--- The problem ---
In the entries below, find the line with "C6: 10nF (3V3, DGND) -> 330nF (3V3, DGND)" and the line with "R19: 43k (BASE, CLK) -> 43k (BASE, DGND)". Return those two lines and all lines between them, exactly.

--- Data in this exercise ---
+++++

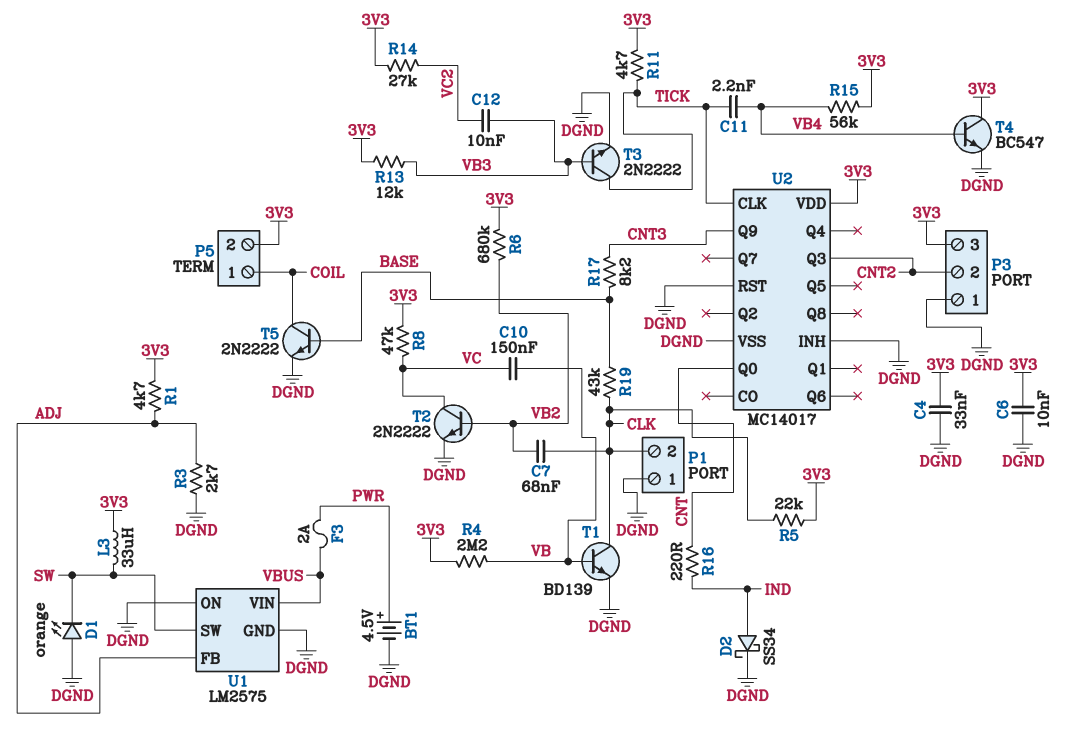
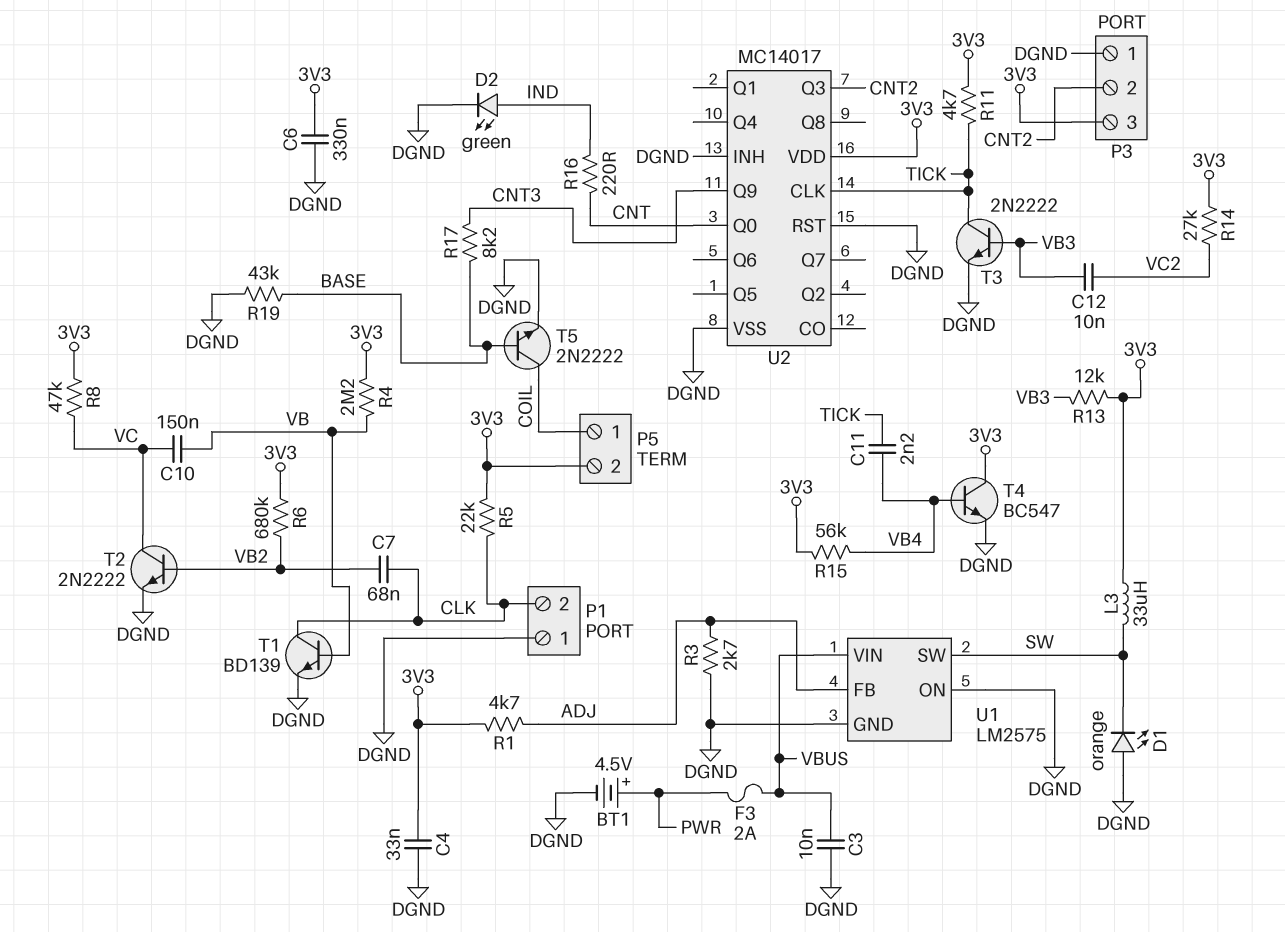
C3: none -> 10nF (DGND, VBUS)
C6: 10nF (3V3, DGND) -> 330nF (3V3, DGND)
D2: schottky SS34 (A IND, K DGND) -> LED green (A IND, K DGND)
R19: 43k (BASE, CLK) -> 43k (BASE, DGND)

+++++

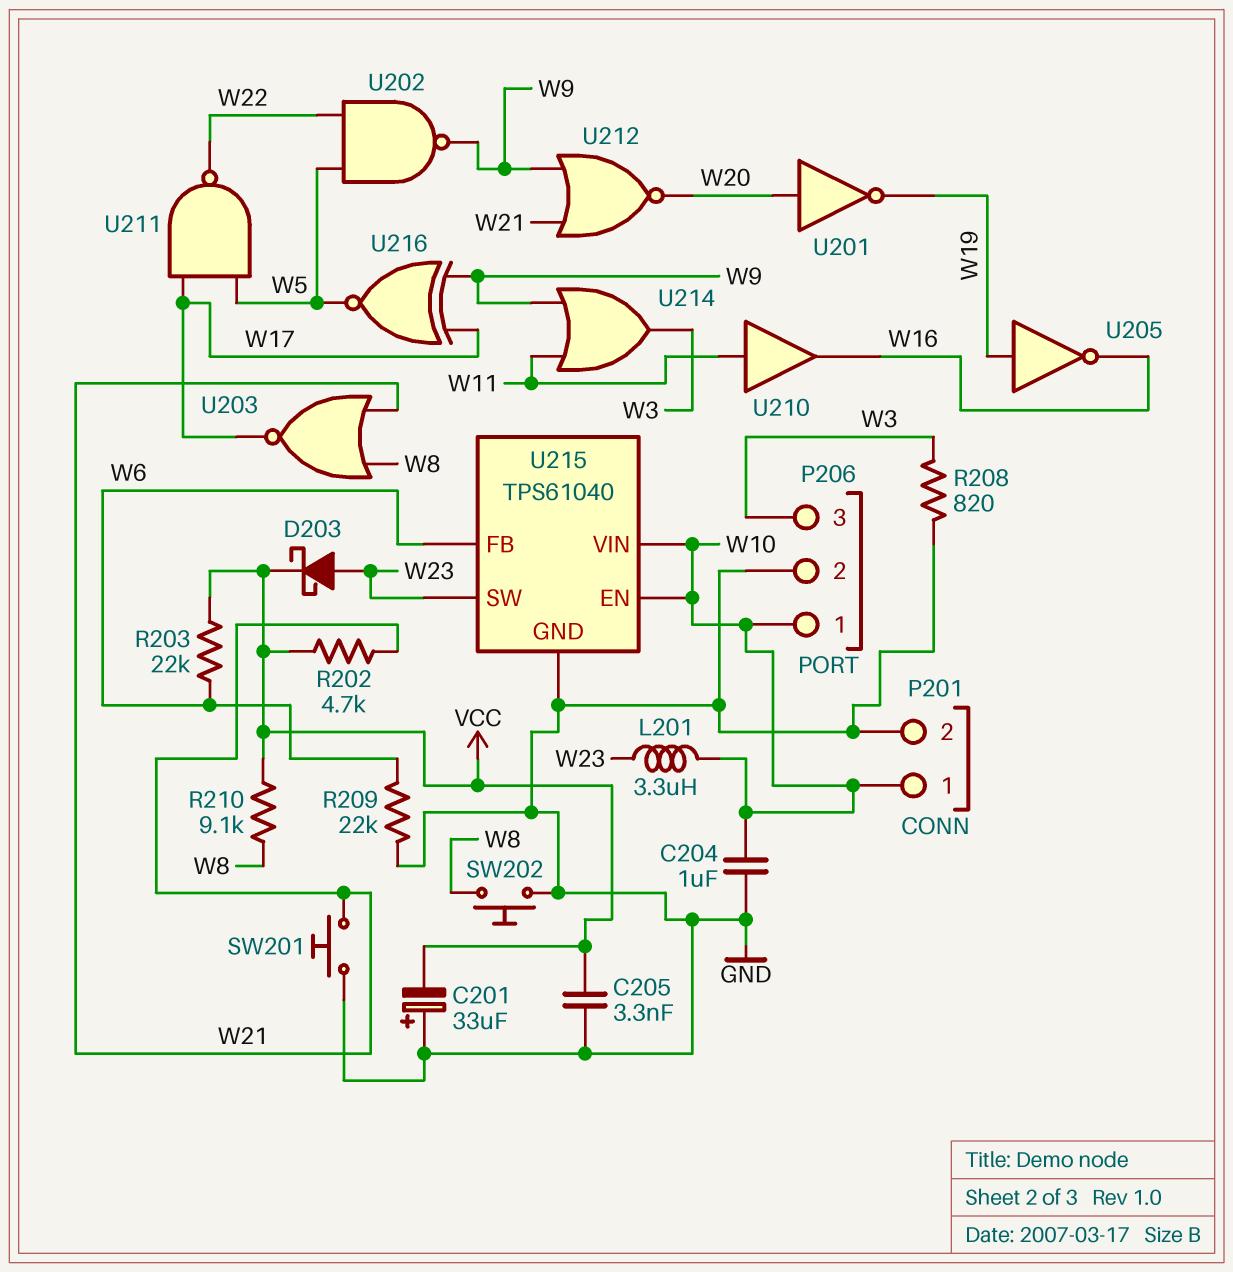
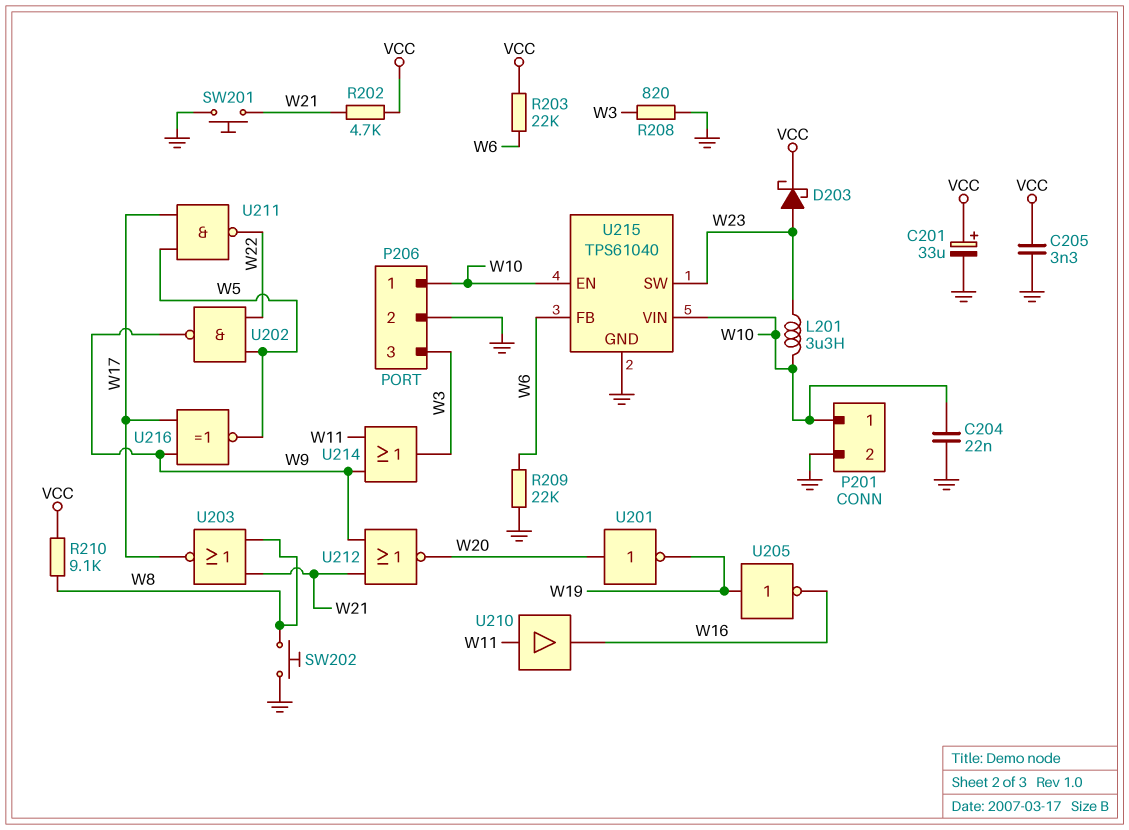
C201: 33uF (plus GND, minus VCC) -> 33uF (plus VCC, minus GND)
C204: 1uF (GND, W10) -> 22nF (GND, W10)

+++++

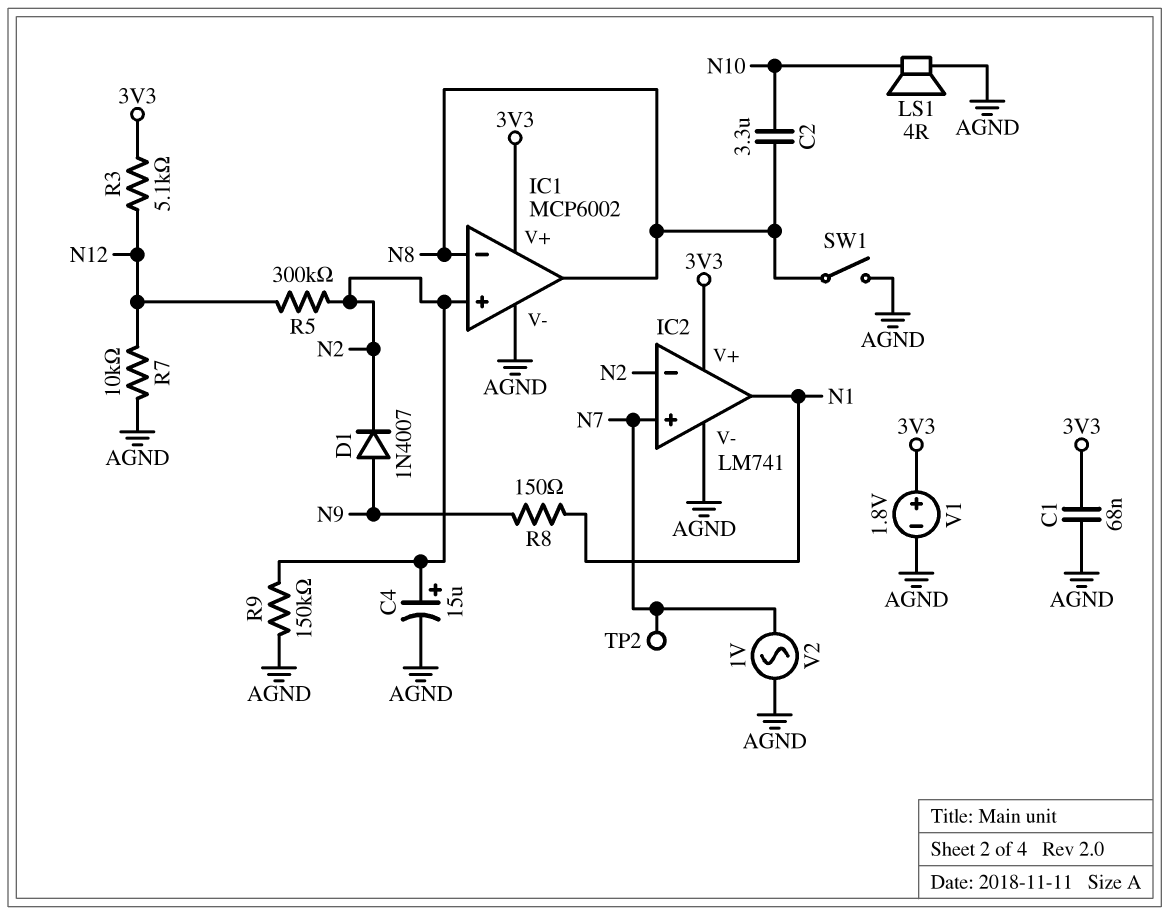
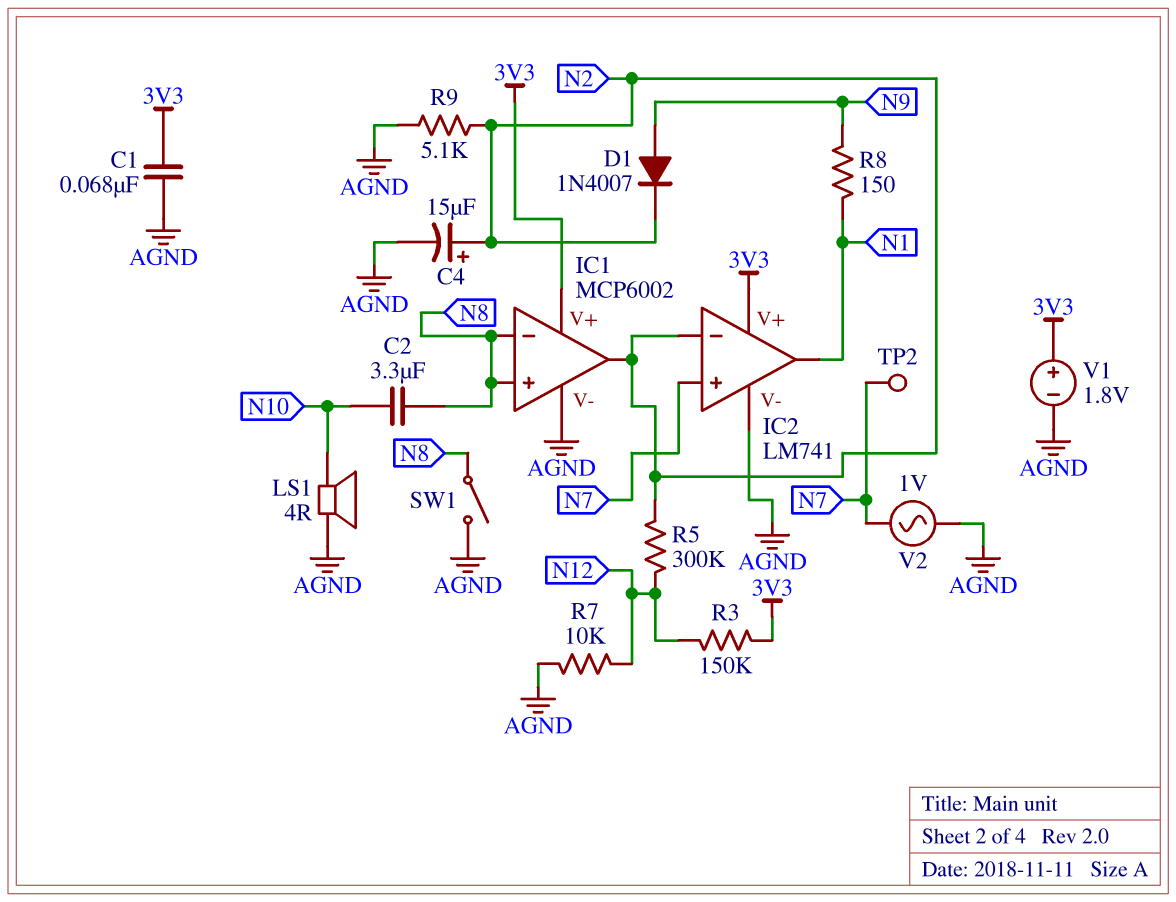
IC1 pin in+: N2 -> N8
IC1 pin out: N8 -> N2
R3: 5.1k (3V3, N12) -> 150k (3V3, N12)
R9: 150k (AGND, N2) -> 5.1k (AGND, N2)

+++++

--- Result of this exercise ---
C6: 10nF (3V3, DGND) -> 330nF (3V3, DGND)
D2: schottky SS34 (A IND, K DGND) -> LED green (A IND, K DGND)
R19: 43k (BASE, CLK) -> 43k (BASE, DGND)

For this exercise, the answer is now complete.